-- REQUEST --
Search the entries below for the line containing "purple clock: [268,206,305,240]"; from there to the end, return every line exactly and add nothing.
DATA EXCERPTS: Begin
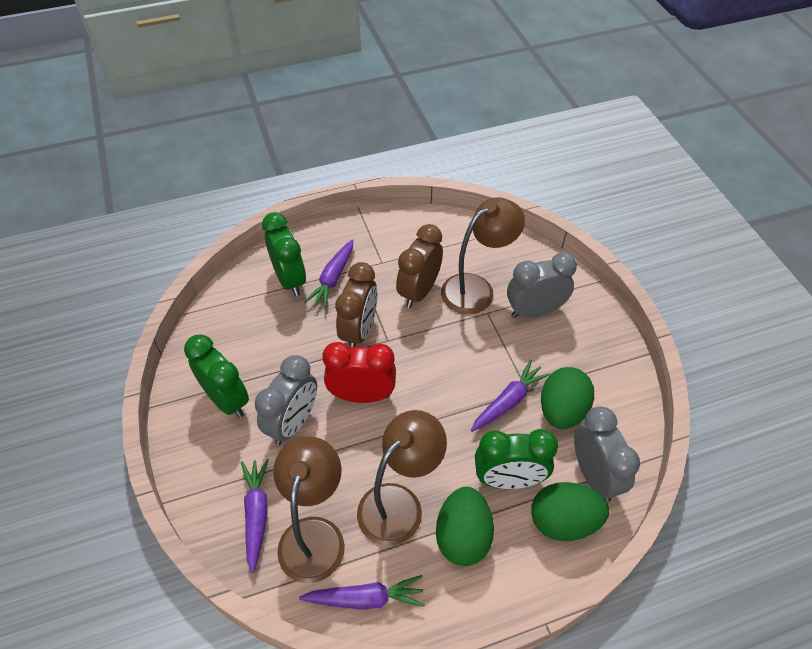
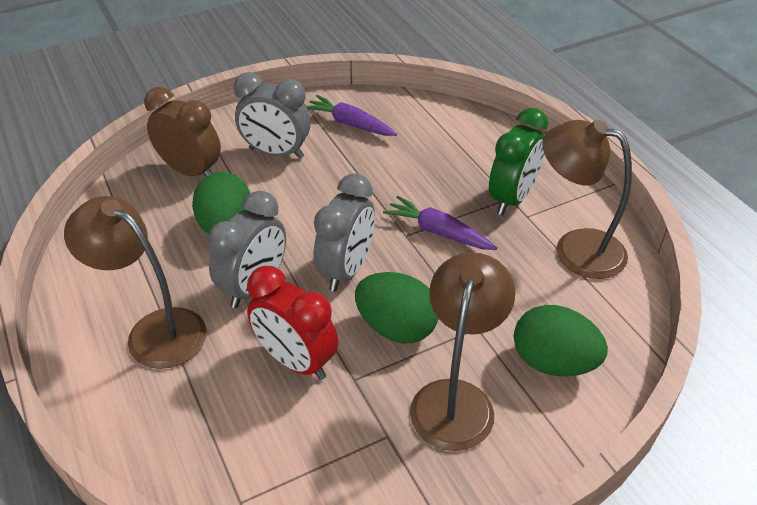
brown clock: [335,262,377,347] [396,224,443,308] = 2 -> [144,87,221,177] = 1
green clock: [184,334,249,418] [262,212,306,296] [475,429,558,489] = 3 -> [489,108,548,215] = 1
purple carrot: [241,459,269,573] [299,575,425,610] [304,240,353,309] [471,360,550,432] = 4 -> [306,95,397,136] [383,196,497,250] = 2

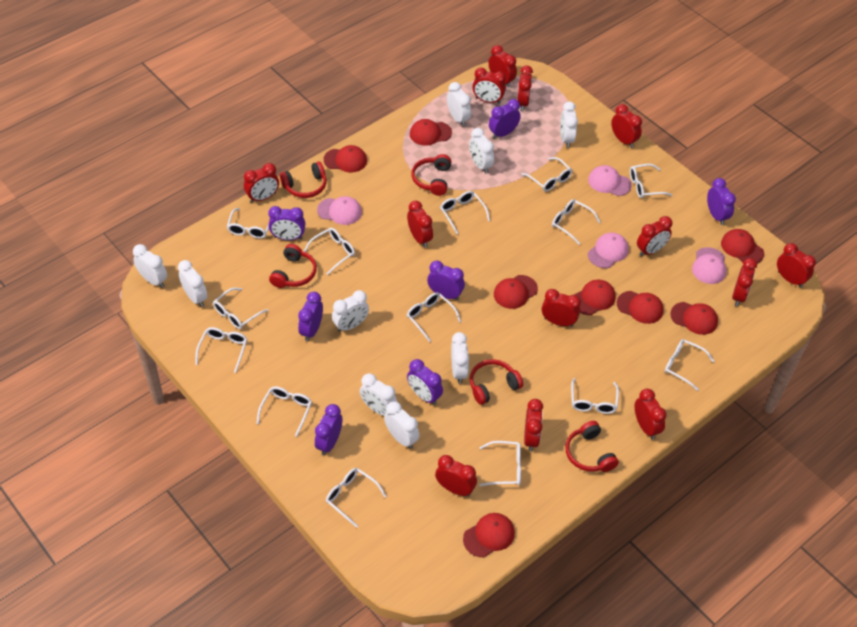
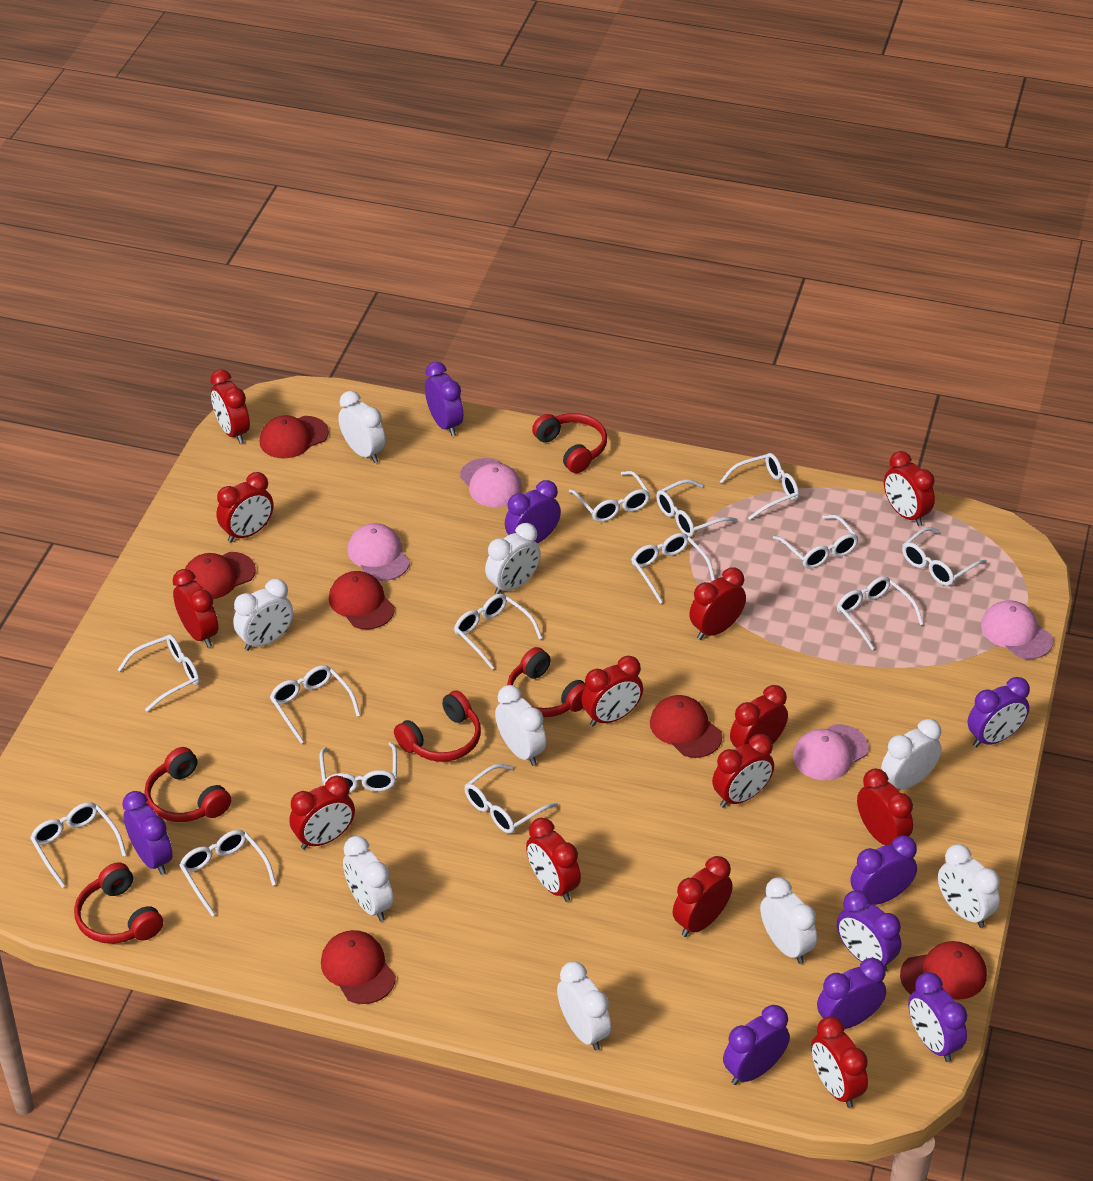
purple clock: [268,206,305,240] [298,292,323,341] [315,404,342,455] [407,359,443,405] [427,260,465,300] [489,99,521,139] [707,178,736,225] = 7 -> [122,791,173,875] [425,362,463,436] [505,480,561,544] [723,1005,790,1085] [817,958,886,1029] [837,890,901,972] [851,835,917,905] [908,972,967,1062] [968,677,1030,747] = 9
red cap: [324,145,367,172] [410,119,452,146] [463,513,515,557] [494,275,538,309] [574,280,616,315] [617,291,664,324] [670,302,718,335] [721,229,764,264] = 8 -> [185,552,256,599] [260,415,329,458] [321,930,396,1004] [329,571,395,630] [650,695,722,758] [900,941,987,1000] = 6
DATA EXCERPTS: End
-- SOLUTION TO THE EXERCISE --
purple clock: [268,206,305,240] [298,292,323,341] [315,404,342,455] [407,359,443,405] [427,260,465,300] [489,99,521,139] [707,178,736,225] = 7 -> [122,791,173,875] [425,362,463,436] [505,480,561,544] [723,1005,790,1085] [817,958,886,1029] [837,890,901,972] [851,835,917,905] [908,972,967,1062] [968,677,1030,747] = 9
red cap: [324,145,367,172] [410,119,452,146] [463,513,515,557] [494,275,538,309] [574,280,616,315] [617,291,664,324] [670,302,718,335] [721,229,764,264] = 8 -> [185,552,256,599] [260,415,329,458] [321,930,396,1004] [329,571,395,630] [650,695,722,758] [900,941,987,1000] = 6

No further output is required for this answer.